[Image change detection data]

________________________

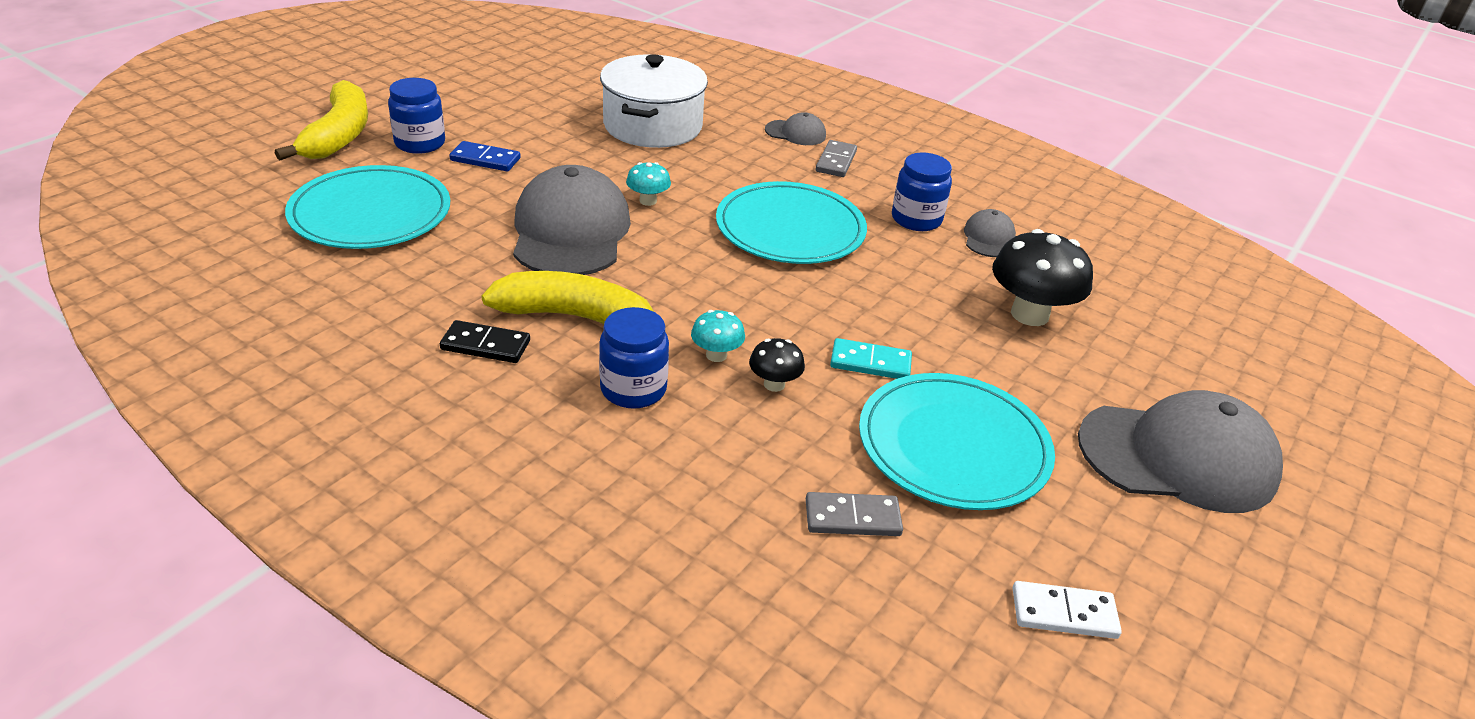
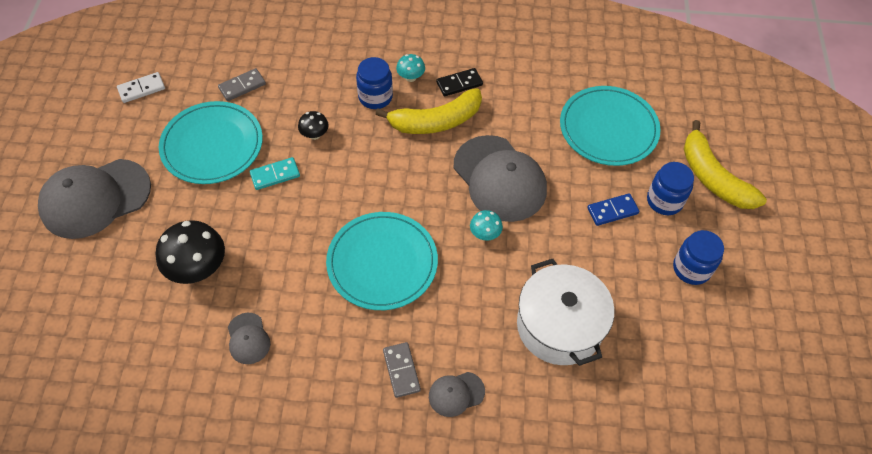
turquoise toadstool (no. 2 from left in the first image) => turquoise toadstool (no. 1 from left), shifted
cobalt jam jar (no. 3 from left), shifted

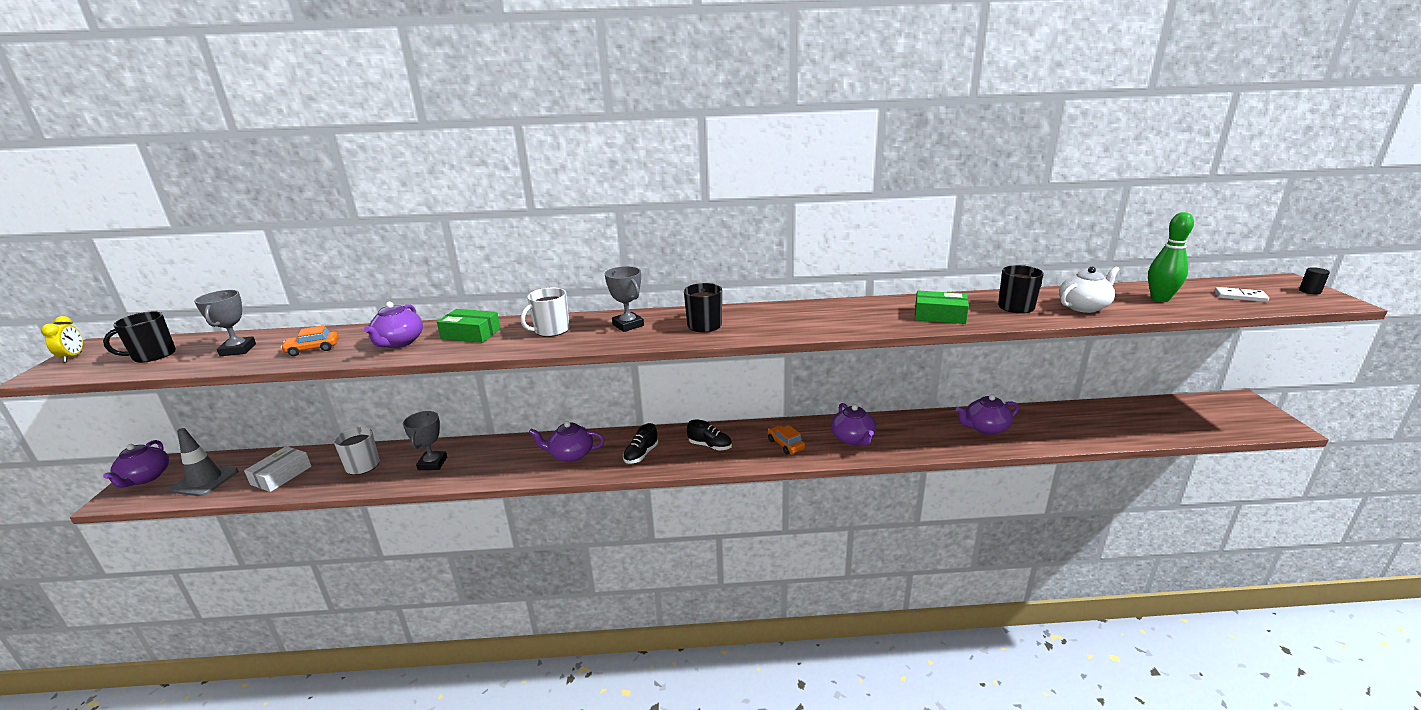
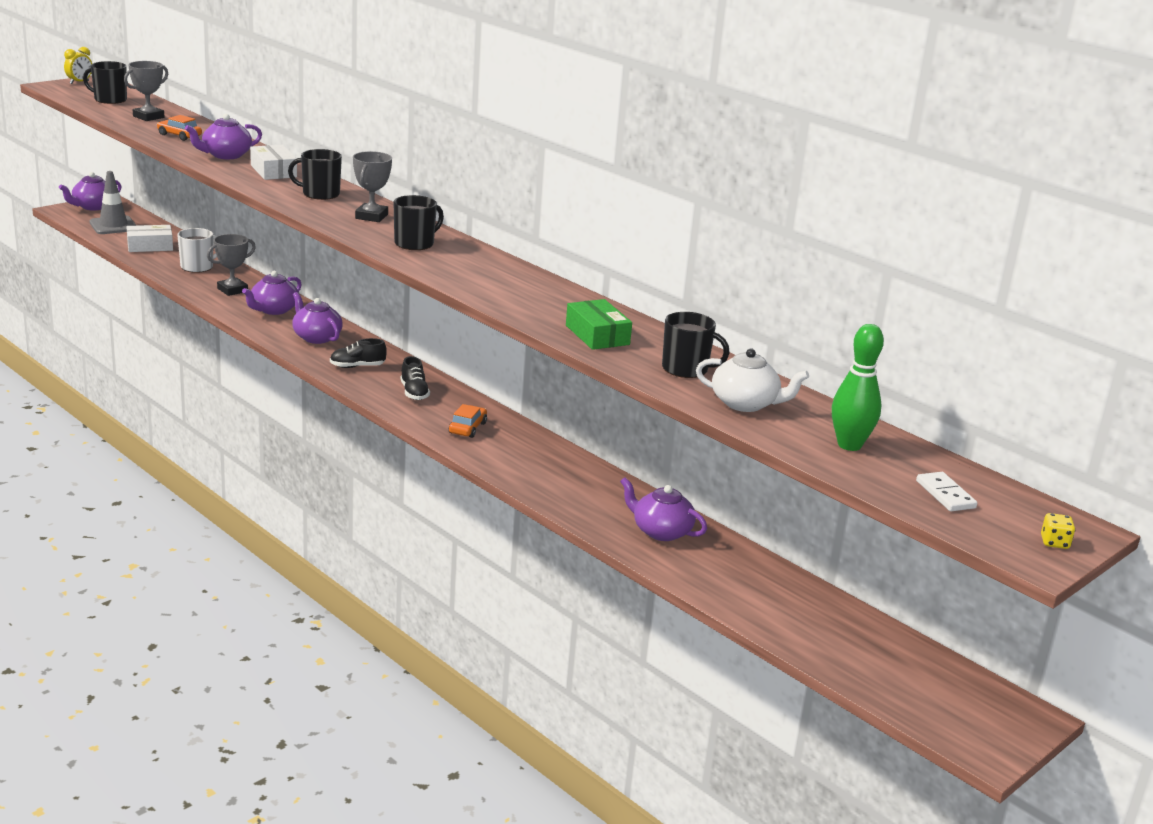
violet teapot (no. 4 from left in the first image) => violet teapot (no. 3 from left), shifted
ebony cylinder shape => golden die
leaf-green parcel (no. 1 from left) => snow-white parcel (no. 2 from left)
snow-white coffee mug (no. 2 from left) => ebony coffee mug (no. 2 from left)

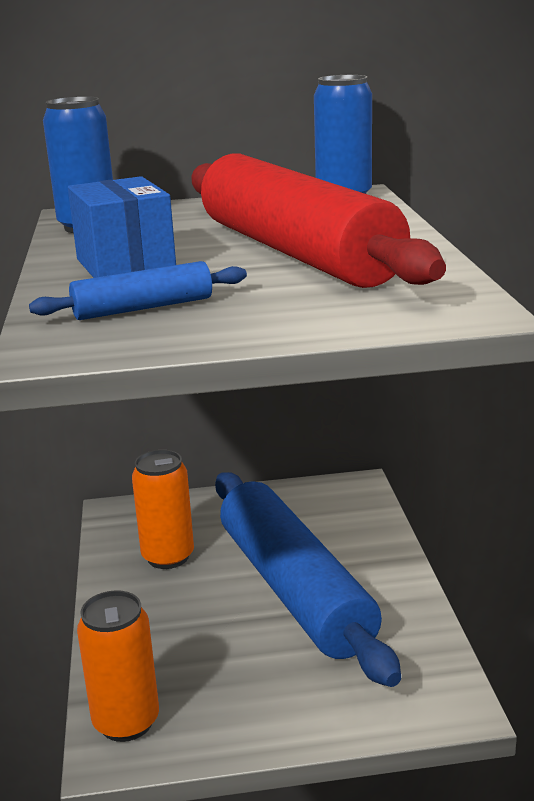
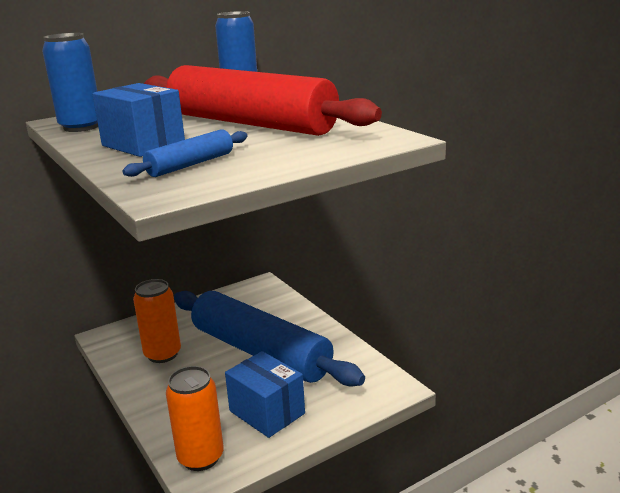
nothing => cobalt parcel (no. 2 from left)

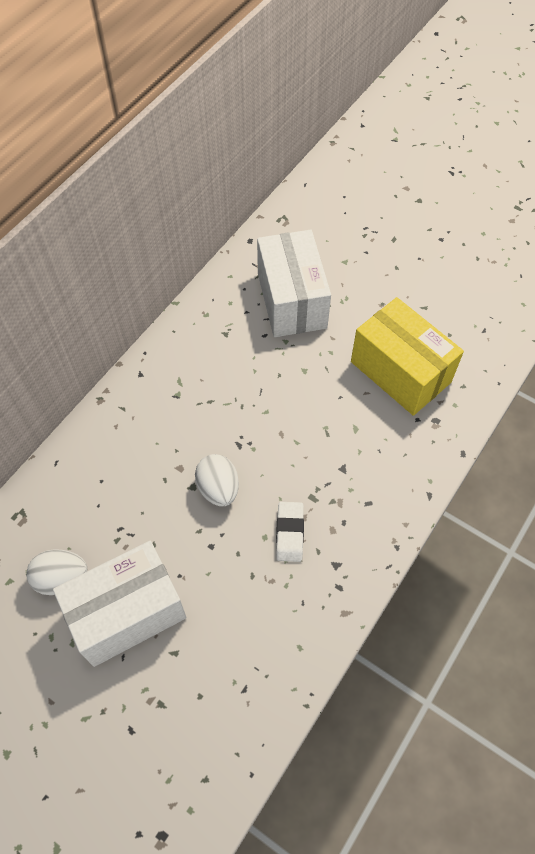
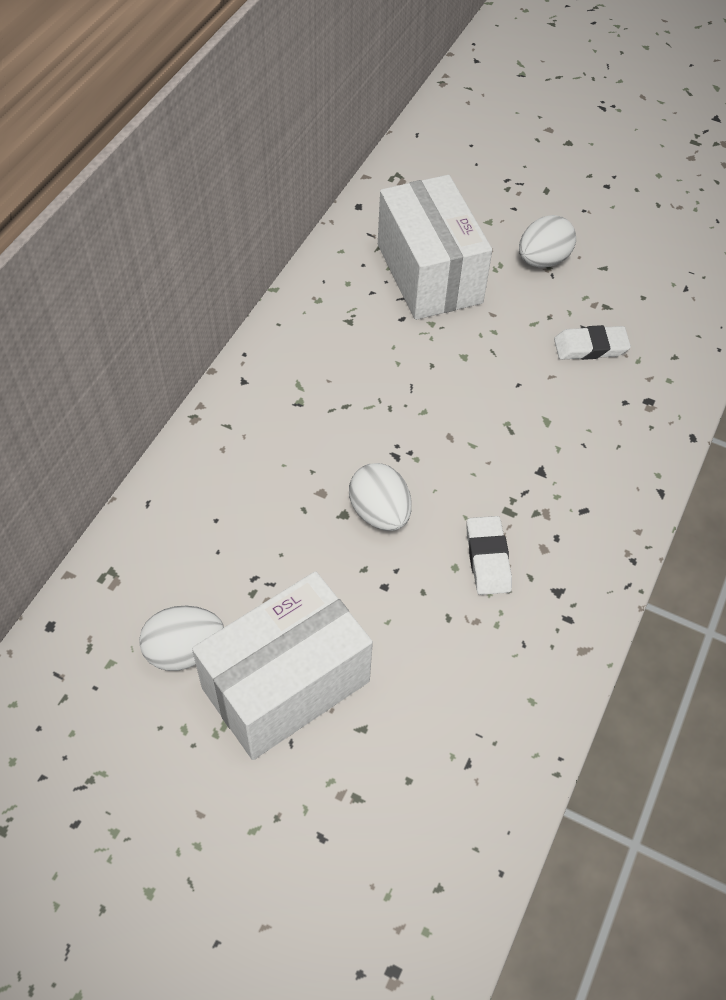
nothing => snow-white egg shape (no. 3 from left)
golden parcel => snow-white gum eraser (no. 2 from left)

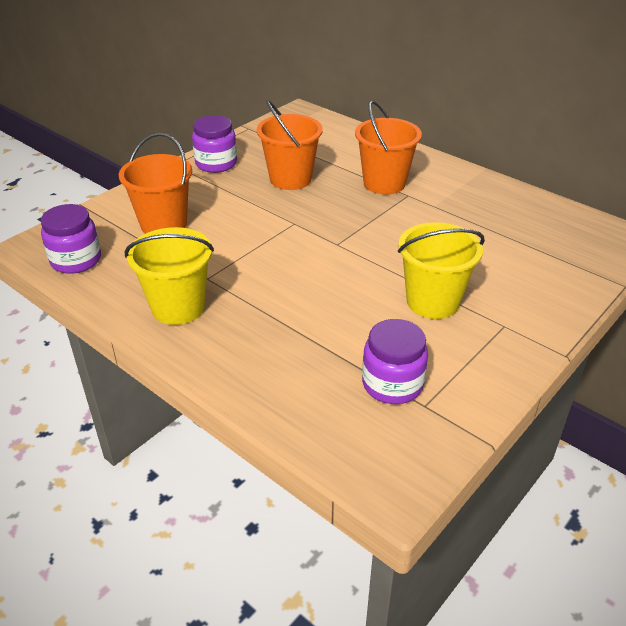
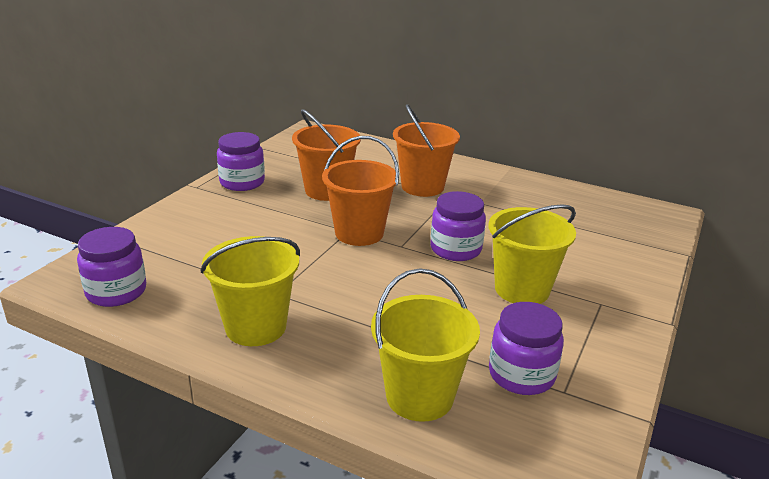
nothing => golden bucket (no. 2 from left)
nothing => violet jam jar (no. 3 from left)
bright orange bucket (no. 1 from left in the first image) => bright orange bucket (no. 2 from left), shifted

________________________

Your instructions: Without the pictures, restate all of the entries above verbatim.

Finished exercise:
turquoise toadstool (no. 2 from left in the first image) => turquoise toadstool (no. 1 from left), shifted
cobalt jam jar (no. 3 from left), shifted

violet teapot (no. 4 from left in the first image) => violet teapot (no. 3 from left), shifted
ebony cylinder shape => golden die
leaf-green parcel (no. 1 from left) => snow-white parcel (no. 2 from left)
snow-white coffee mug (no. 2 from left) => ebony coffee mug (no. 2 from left)

nothing => cobalt parcel (no. 2 from left)

nothing => snow-white egg shape (no. 3 from left)
golden parcel => snow-white gum eraser (no. 2 from left)

nothing => golden bucket (no. 2 from left)
nothing => violet jam jar (no. 3 from left)
bright orange bucket (no. 1 from left in the first image) => bright orange bucket (no. 2 from left), shifted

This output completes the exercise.